■ Assignment: Every line of the entries with the word "none" in it should be shown.

(Object quantity data)
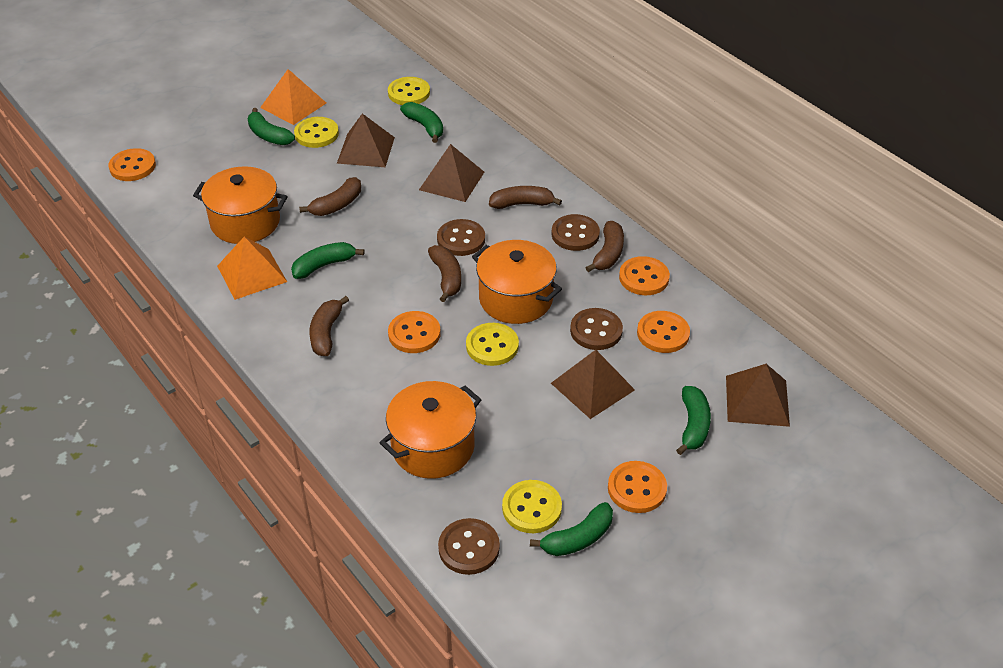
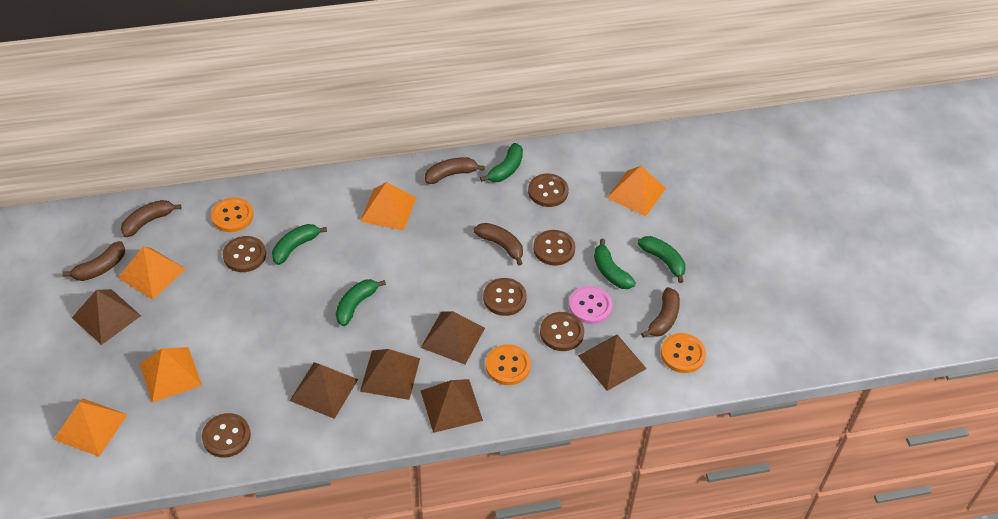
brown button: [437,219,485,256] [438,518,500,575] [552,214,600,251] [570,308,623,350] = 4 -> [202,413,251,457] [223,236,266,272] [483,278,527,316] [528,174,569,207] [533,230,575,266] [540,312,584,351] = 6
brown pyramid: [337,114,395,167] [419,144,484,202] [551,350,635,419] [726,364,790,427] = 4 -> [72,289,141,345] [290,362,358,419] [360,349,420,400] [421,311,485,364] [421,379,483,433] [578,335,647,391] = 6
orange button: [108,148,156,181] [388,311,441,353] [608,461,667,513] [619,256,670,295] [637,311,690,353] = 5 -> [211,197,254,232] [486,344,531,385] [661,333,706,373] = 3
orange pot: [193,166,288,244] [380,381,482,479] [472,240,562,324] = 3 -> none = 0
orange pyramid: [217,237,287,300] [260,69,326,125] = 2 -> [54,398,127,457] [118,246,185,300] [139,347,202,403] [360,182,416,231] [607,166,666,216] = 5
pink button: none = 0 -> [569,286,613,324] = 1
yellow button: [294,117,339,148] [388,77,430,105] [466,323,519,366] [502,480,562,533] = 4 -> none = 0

■ Your solution:
orange pot: [193,166,288,244] [380,381,482,479] [472,240,562,324] = 3 -> none = 0
pink button: none = 0 -> [569,286,613,324] = 1
yellow button: [294,117,339,148] [388,77,430,105] [466,323,519,366] [502,480,562,533] = 4 -> none = 0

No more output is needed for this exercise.